Object state comparisons:
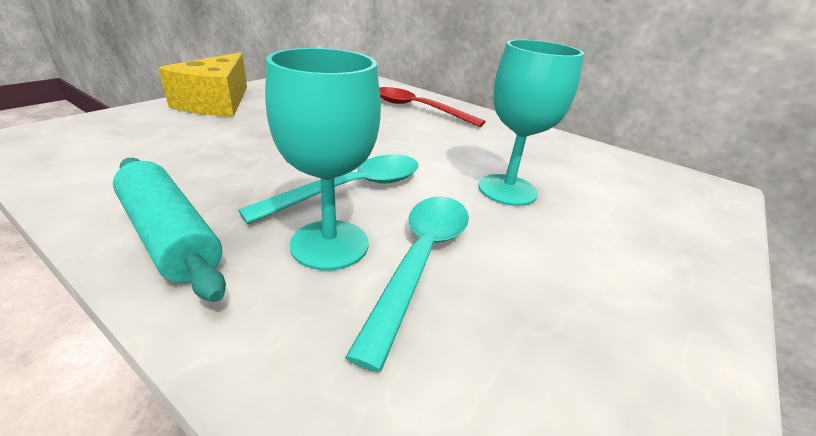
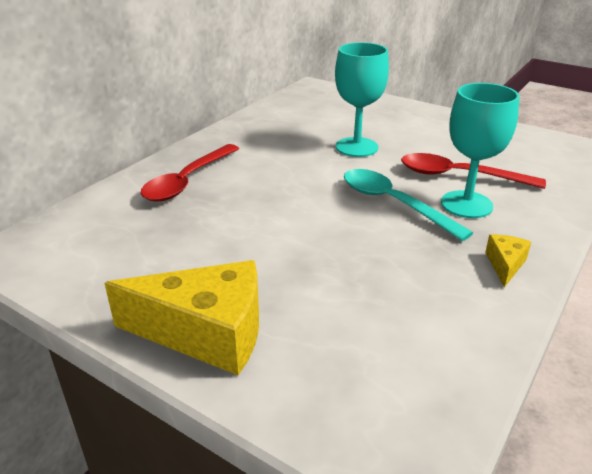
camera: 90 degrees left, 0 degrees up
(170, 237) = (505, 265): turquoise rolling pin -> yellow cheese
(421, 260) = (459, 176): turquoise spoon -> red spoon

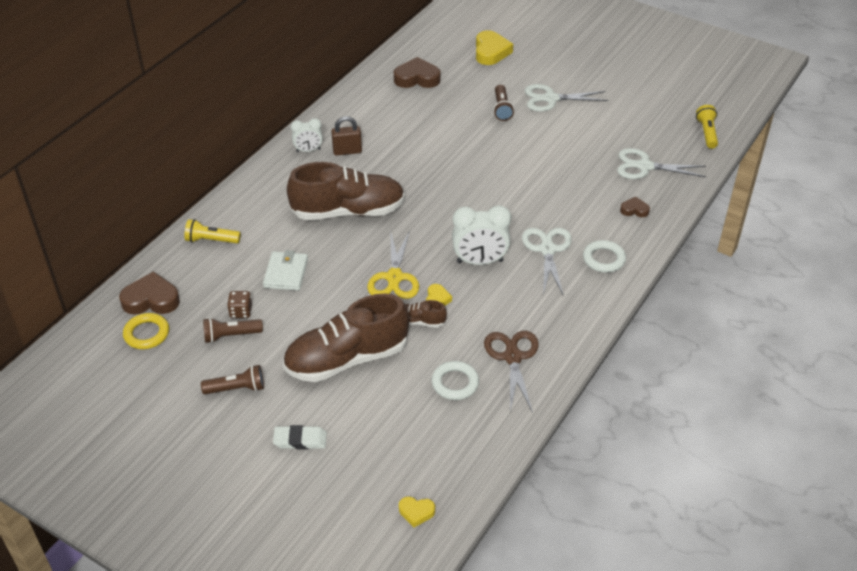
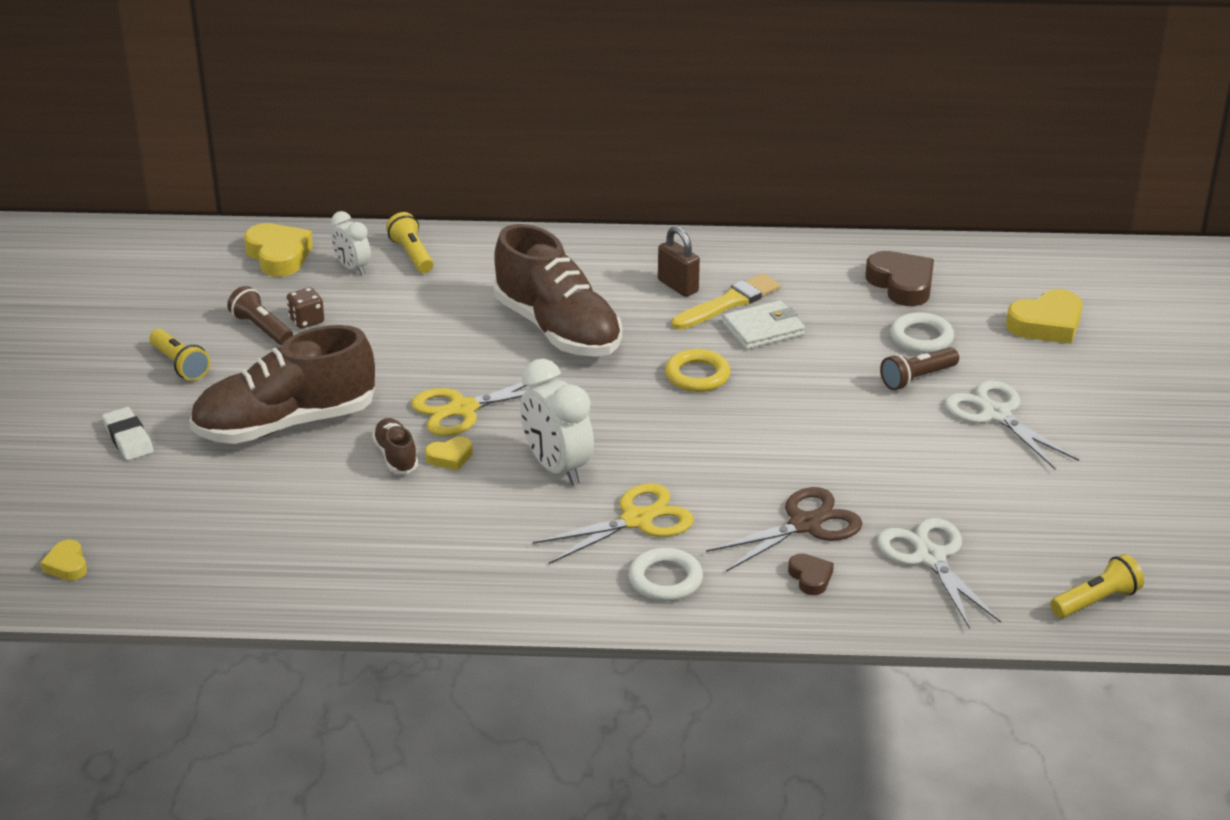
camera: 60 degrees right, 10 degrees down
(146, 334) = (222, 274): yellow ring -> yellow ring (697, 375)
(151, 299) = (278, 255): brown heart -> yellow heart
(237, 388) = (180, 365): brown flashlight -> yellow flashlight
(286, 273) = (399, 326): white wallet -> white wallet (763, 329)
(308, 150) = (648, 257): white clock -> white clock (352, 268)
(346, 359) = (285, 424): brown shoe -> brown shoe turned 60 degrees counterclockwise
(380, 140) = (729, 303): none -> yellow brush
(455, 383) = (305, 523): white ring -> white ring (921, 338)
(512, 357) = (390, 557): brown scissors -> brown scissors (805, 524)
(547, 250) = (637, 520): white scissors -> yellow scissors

## Action item:
The required answer is the exact run of lines above starting at the line with "(151, 299) = (278, 255): brown" and ending at the line with "(308, 150) = (648, 257): white", with both ends present.

## Response to the task:
(151, 299) = (278, 255): brown heart -> yellow heart
(237, 388) = (180, 365): brown flashlight -> yellow flashlight
(286, 273) = (399, 326): white wallet -> white wallet (763, 329)
(308, 150) = (648, 257): white clock -> white clock (352, 268)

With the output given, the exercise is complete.